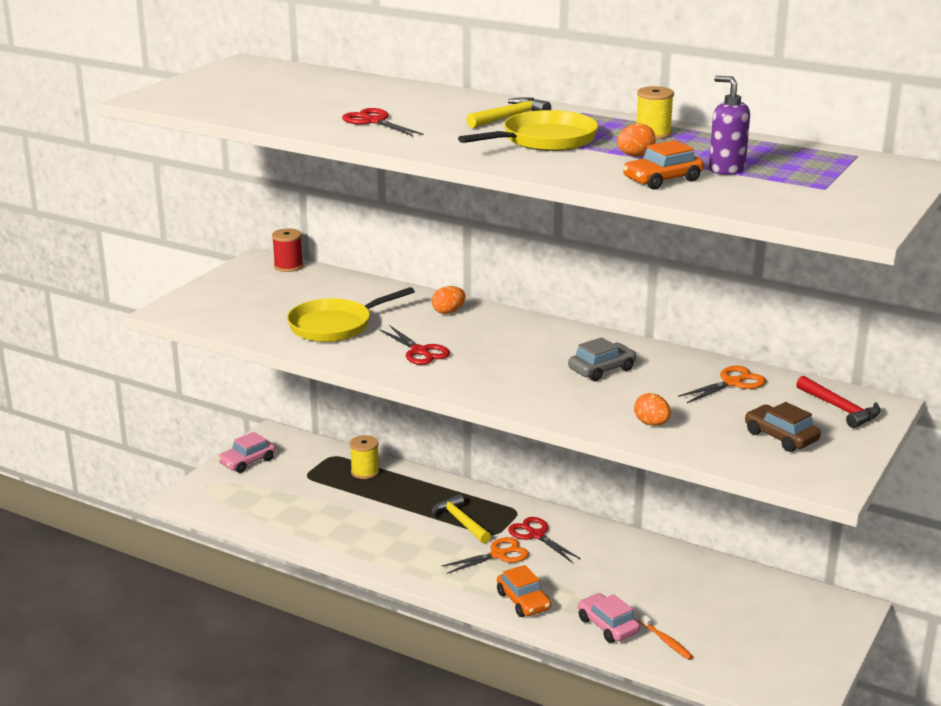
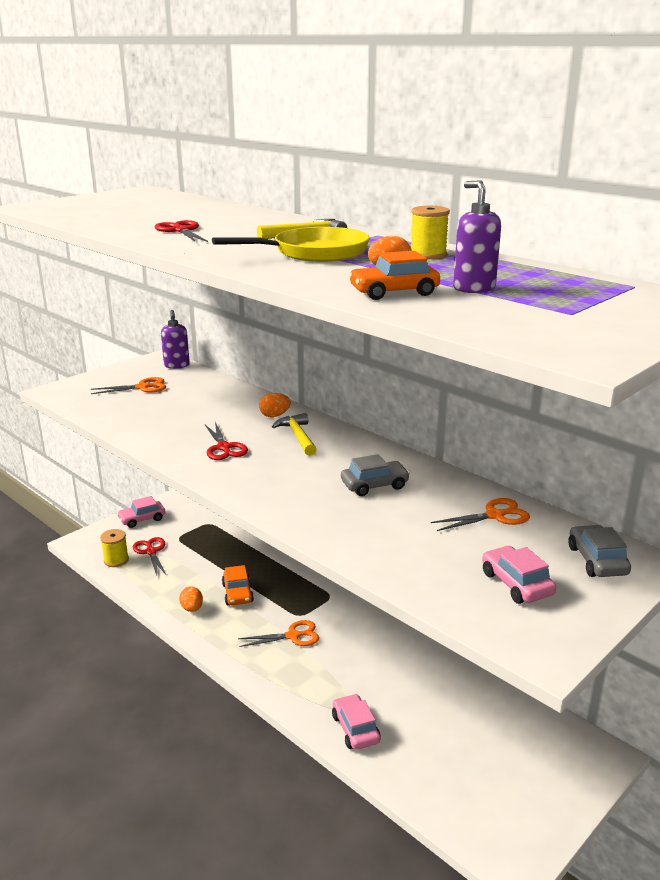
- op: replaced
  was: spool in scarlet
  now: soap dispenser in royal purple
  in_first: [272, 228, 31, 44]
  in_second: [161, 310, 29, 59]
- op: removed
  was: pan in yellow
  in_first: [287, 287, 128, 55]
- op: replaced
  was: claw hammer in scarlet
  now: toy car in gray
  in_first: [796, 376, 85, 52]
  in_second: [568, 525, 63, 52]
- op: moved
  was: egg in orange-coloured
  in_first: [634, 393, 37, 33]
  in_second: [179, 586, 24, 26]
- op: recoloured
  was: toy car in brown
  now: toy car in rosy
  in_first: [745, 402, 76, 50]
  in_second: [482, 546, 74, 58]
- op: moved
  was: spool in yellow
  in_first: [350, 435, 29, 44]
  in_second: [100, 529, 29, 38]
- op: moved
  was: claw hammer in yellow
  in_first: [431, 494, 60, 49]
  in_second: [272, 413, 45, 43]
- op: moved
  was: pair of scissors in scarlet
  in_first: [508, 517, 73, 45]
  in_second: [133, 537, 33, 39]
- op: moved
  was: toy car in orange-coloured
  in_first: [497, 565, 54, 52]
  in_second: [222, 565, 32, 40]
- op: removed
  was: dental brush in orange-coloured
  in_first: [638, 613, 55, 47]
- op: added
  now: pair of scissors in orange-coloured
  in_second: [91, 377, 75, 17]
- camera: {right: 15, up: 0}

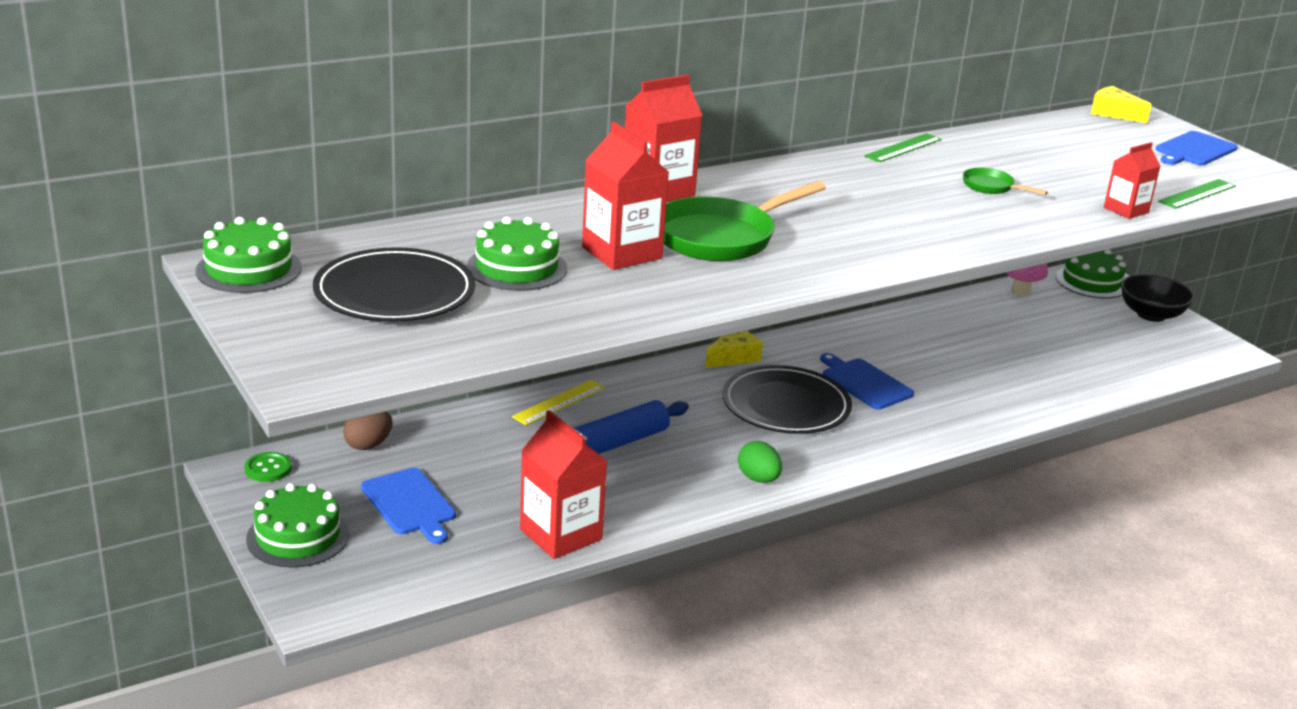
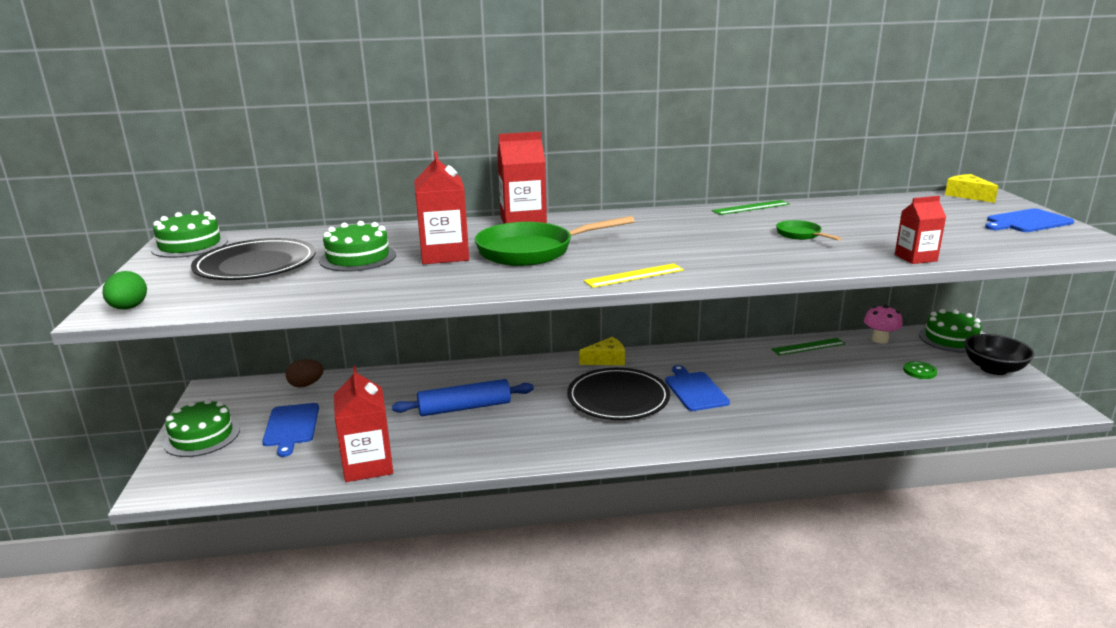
- op: moved
  was: ruler in green
  in_first: [1158, 179, 78, 30]
  in_second: [771, 338, 75, 17]
- op: moved
  was: ruler in yellow
  in_first: [512, 380, 93, 45]
  in_second: [584, 263, 100, 25]
- op: moved
  was: egg in green
  in_first: [738, 441, 44, 42]
  in_second: [103, 271, 44, 39]
- op: moved
  was: button in green
  in_first: [245, 452, 47, 30]
  in_second: [903, 361, 34, 18]
- camera: {right: 25, up: -5}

══════════════════════════════

WORK REQUEST — Final stretch of the data: repeat exactly each line from the one containing "now: pair of scissors in orange-coloured" through the last, and omit all pictures.

TASK OUTPUT —
  now: pair of scissors in orange-coloured
  in_second: [91, 377, 75, 17]
- camera: {right: 15, up: 0}

- op: moved
  was: ruler in green
  in_first: [1158, 179, 78, 30]
  in_second: [771, 338, 75, 17]
- op: moved
  was: ruler in yellow
  in_first: [512, 380, 93, 45]
  in_second: [584, 263, 100, 25]
- op: moved
  was: egg in green
  in_first: [738, 441, 44, 42]
  in_second: [103, 271, 44, 39]
- op: moved
  was: button in green
  in_first: [245, 452, 47, 30]
  in_second: [903, 361, 34, 18]
- camera: {right: 25, up: -5}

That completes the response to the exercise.